- [Exercise objective]:
What are the lines from the top of the entries below through the line containing "R1: 6.8 (N_1, VA) -> 6.8 (AGND, N_1)"? Return them exactly, both ends included, without the pictures.
# # #
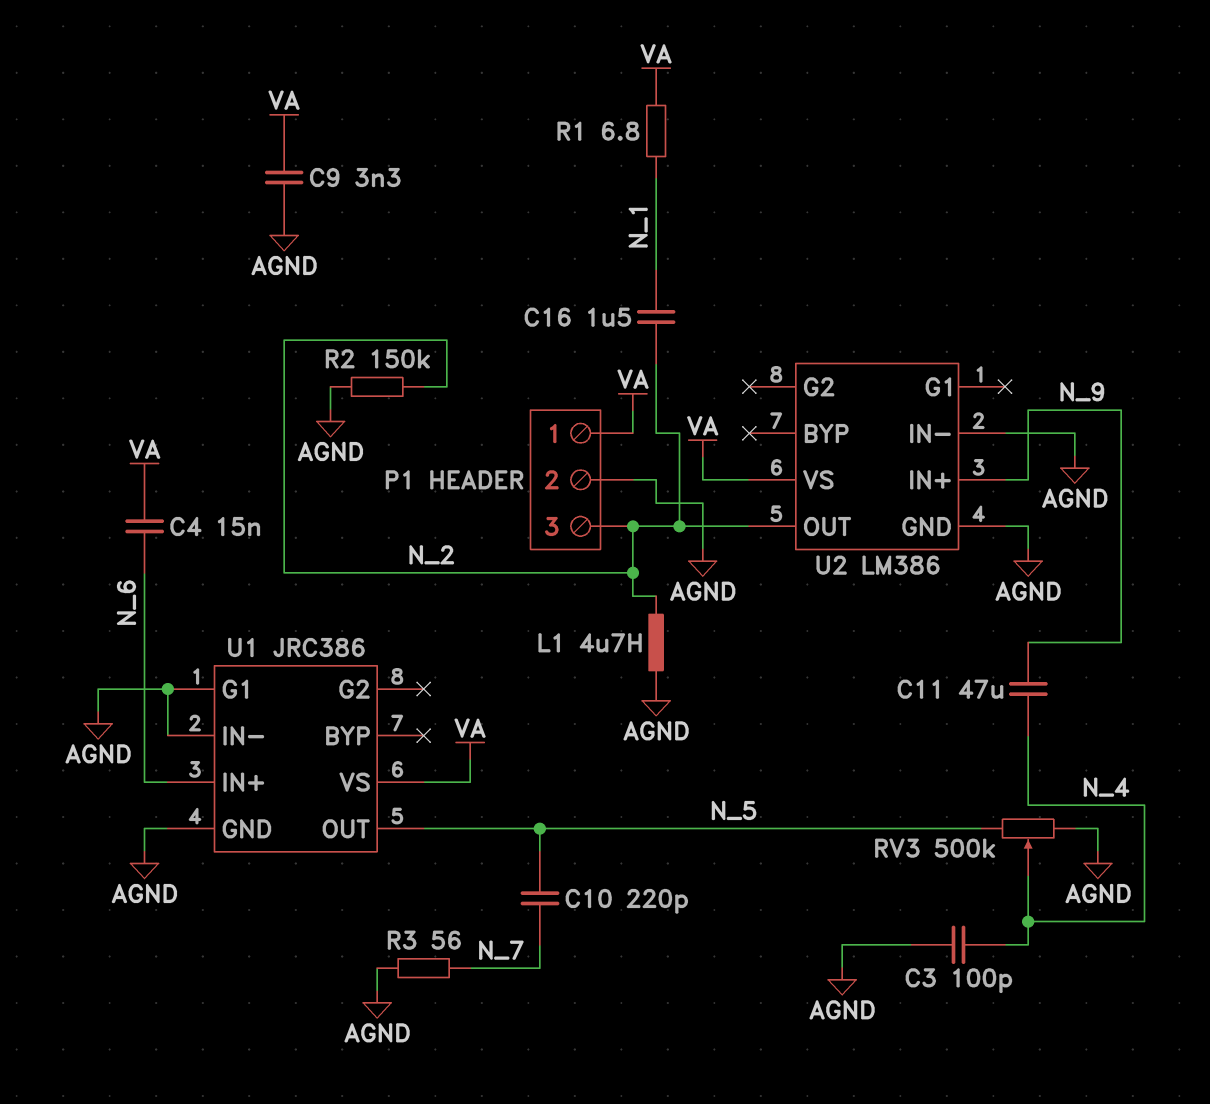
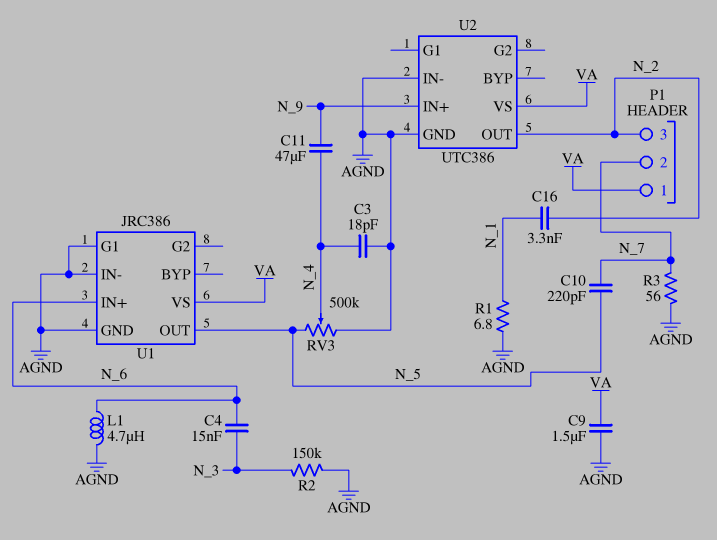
C3: 100pF (AGND, N_4) -> 18pF (AGND, N_4)
C4: 15nF (N_6, VA) -> 15nF (N_3, N_6)
C9: 3.3nF (AGND, VA) -> 1.5uF (AGND, VA)
C16: 1.5uF (N_1, N_2) -> 3.3nF (N_1, N_2)
L1: 4.7uH (AGND, N_2) -> 4.7uH (AGND, N_6)
P1 pin 2: AGND -> N_7
R1: 6.8 (N_1, VA) -> 6.8 (AGND, N_1)
R2: 150k (AGND, N_2) -> 150k (AGND, N_3)
U2: LM386 -> UTC386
# # #
- [Expected answer]:
C3: 100pF (AGND, N_4) -> 18pF (AGND, N_4)
C4: 15nF (N_6, VA) -> 15nF (N_3, N_6)
C9: 3.3nF (AGND, VA) -> 1.5uF (AGND, VA)
C16: 1.5uF (N_1, N_2) -> 3.3nF (N_1, N_2)
L1: 4.7uH (AGND, N_2) -> 4.7uH (AGND, N_6)
P1 pin 2: AGND -> N_7
R1: 6.8 (N_1, VA) -> 6.8 (AGND, N_1)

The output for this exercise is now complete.